(Stored data entries)
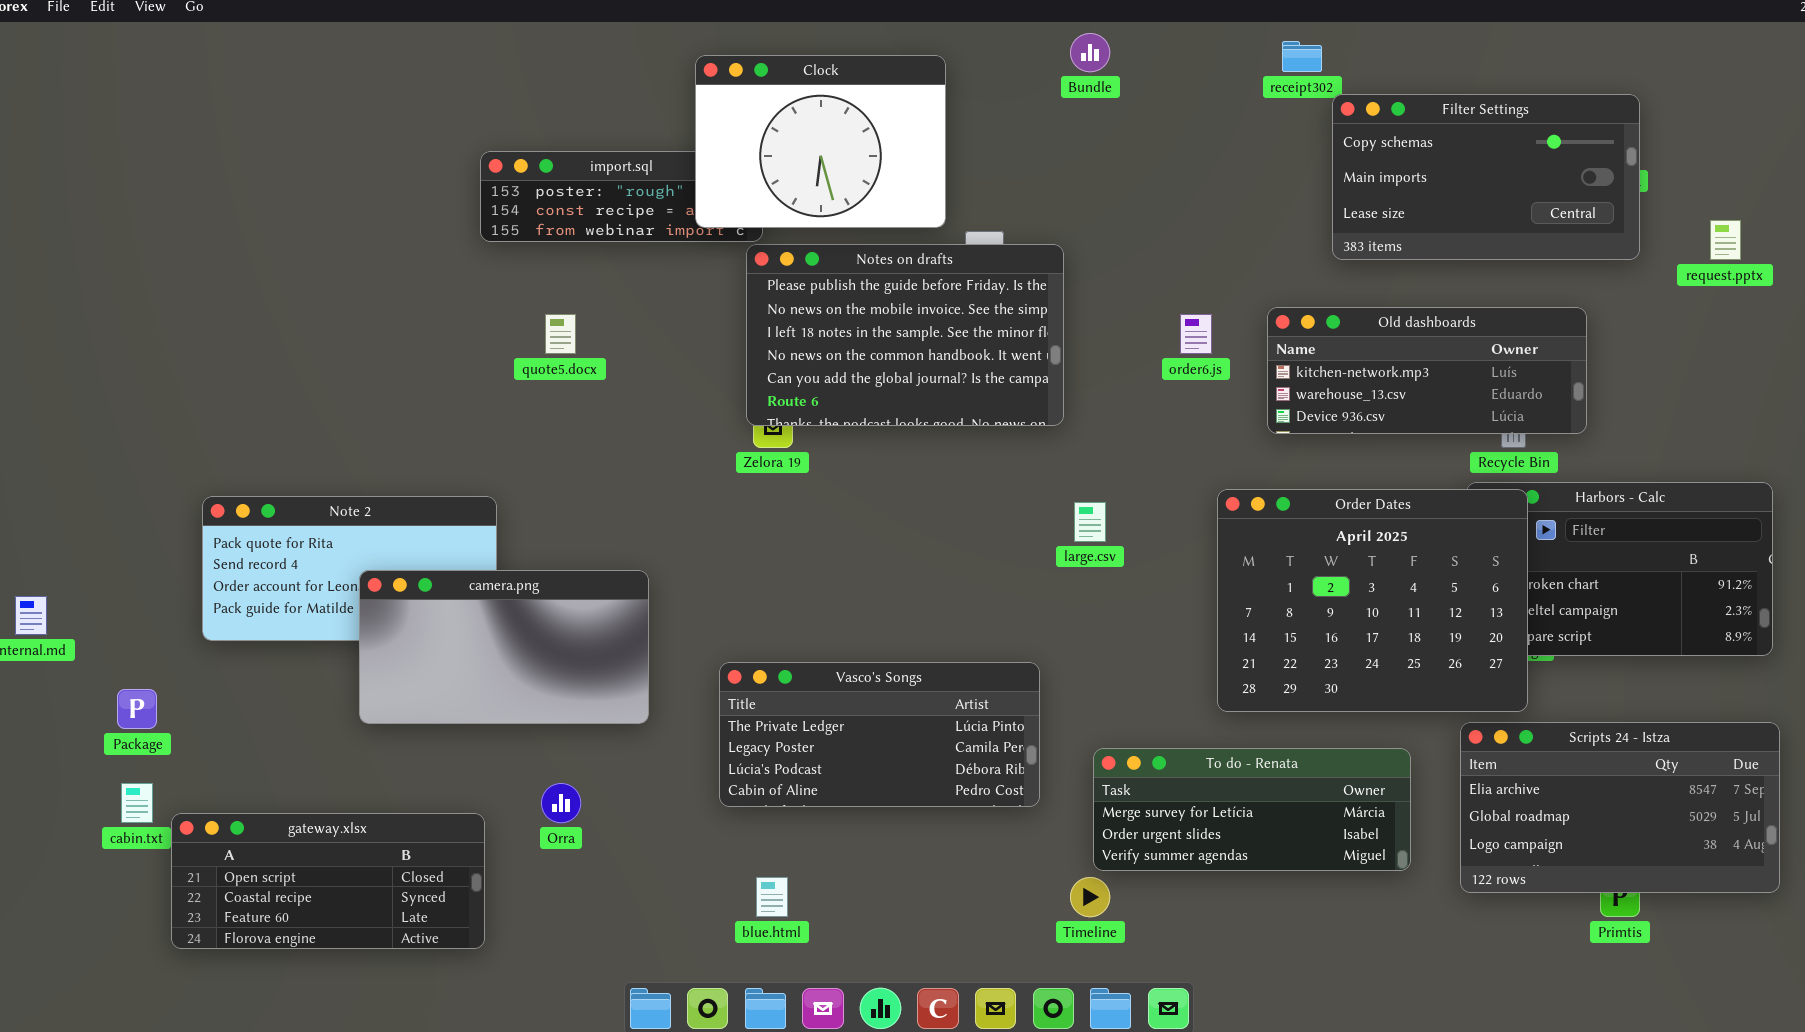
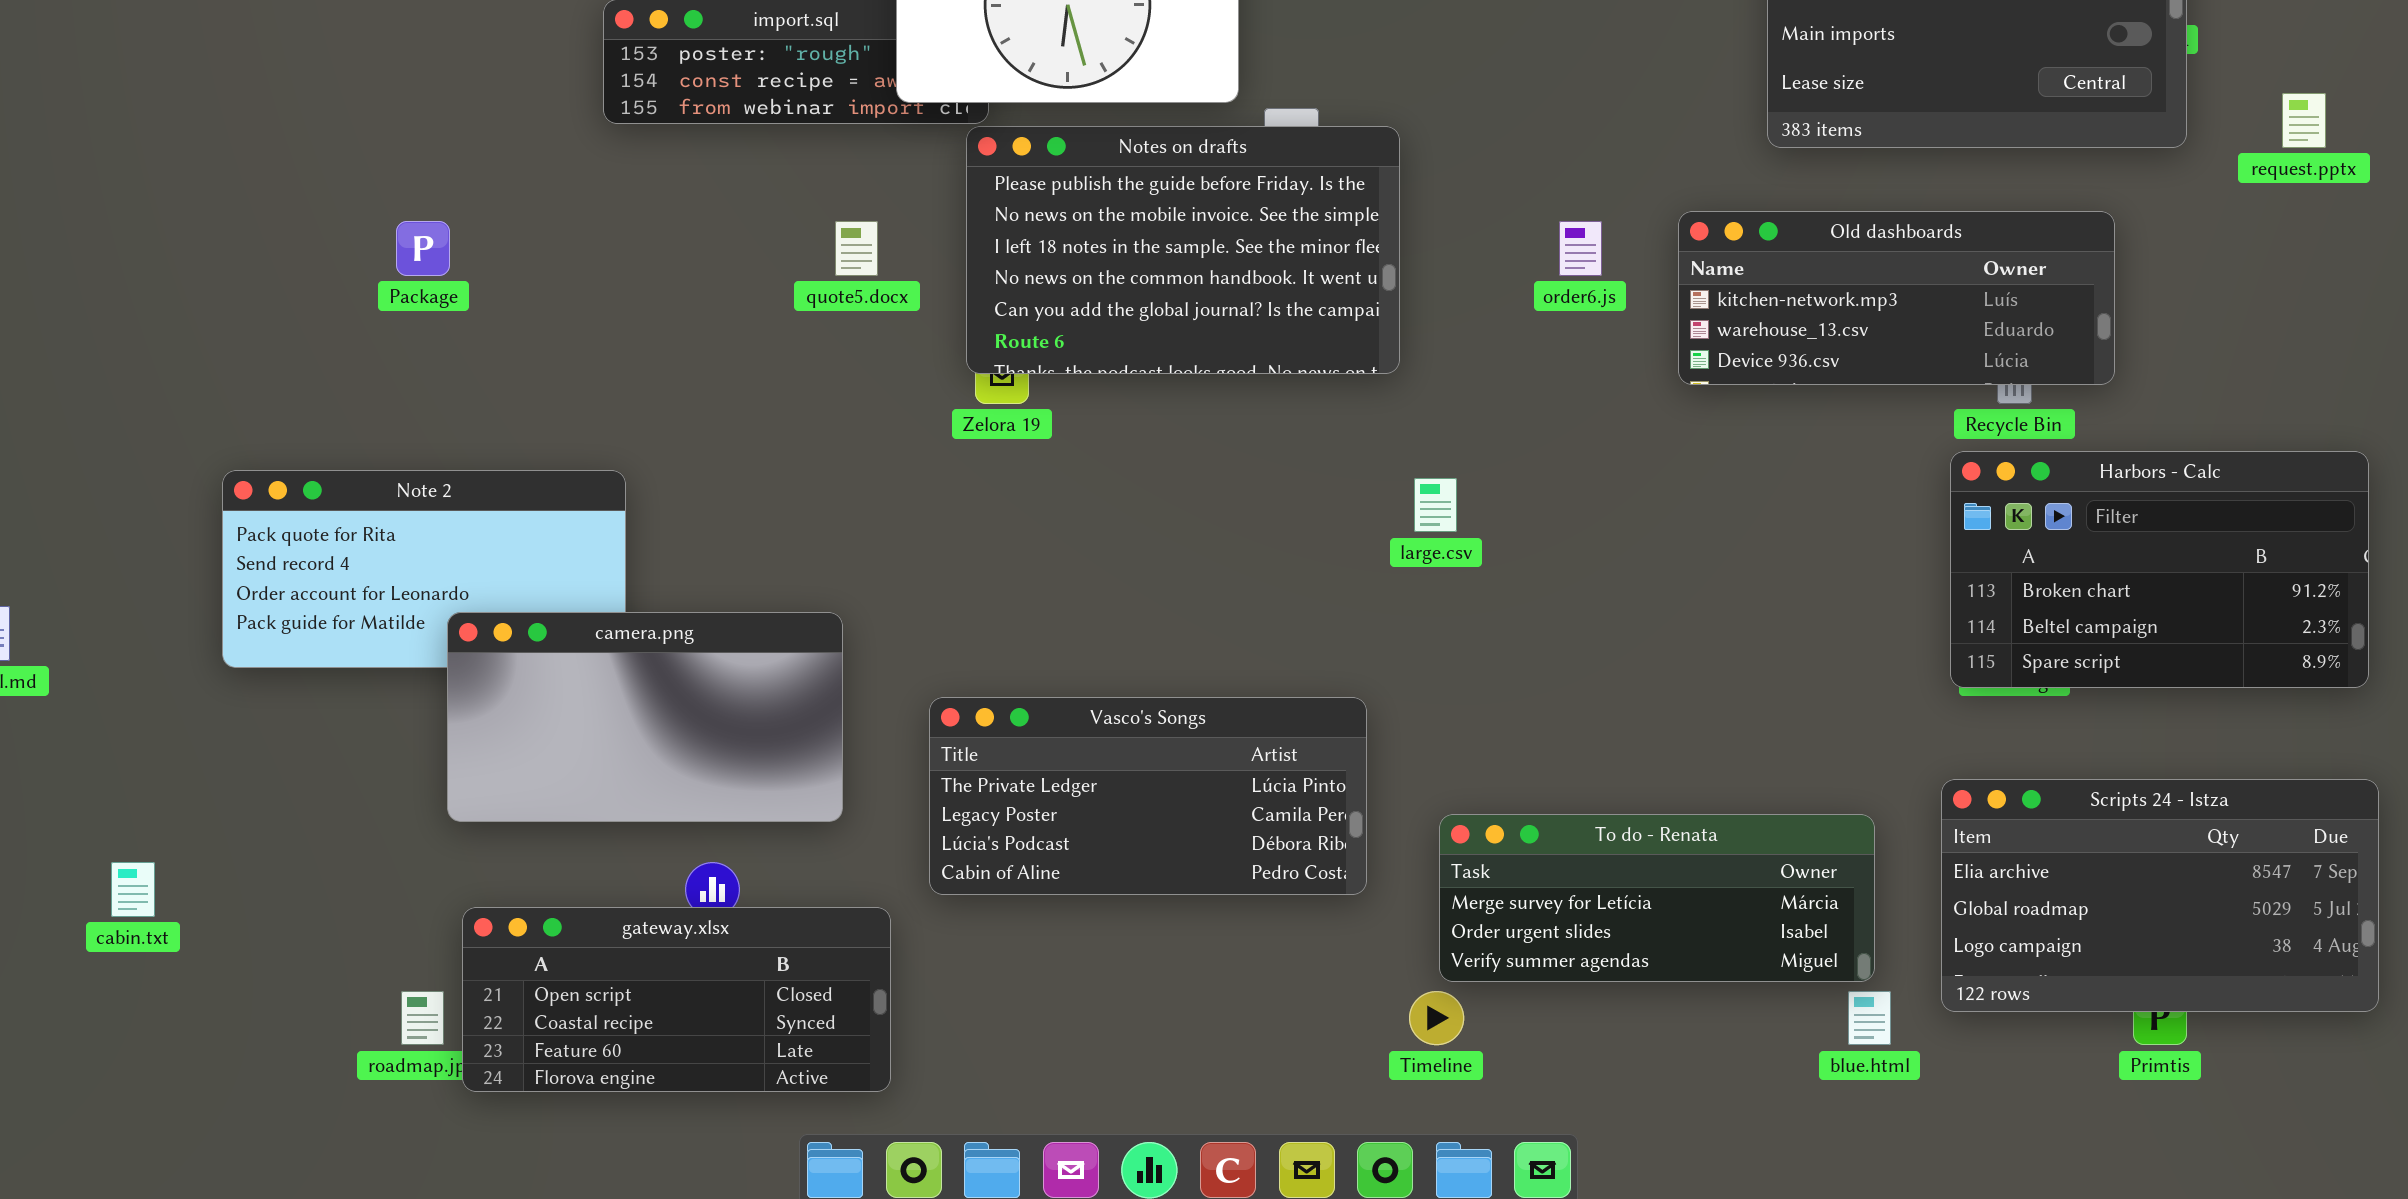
quote5.docx: [545,314,576,354] -> [835,221,878,276], moved
Order Dates: [1217,489,1528,712] -> none, closed
camera.png: [359,570,649,724] -> [447,612,843,822], moved
Package: [117,689,157,729] -> [396,221,450,276], moved
gateway.xlsx: [171,813,485,949] -> [462,907,891,1092], moved
blue.html: [756,877,788,917] -> [1848,991,1891,1045], moved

__Your goal__.
Answer with the number alone after tallying the lines of the entries above that contain the word "moved".

__Answer to the exercise__.
5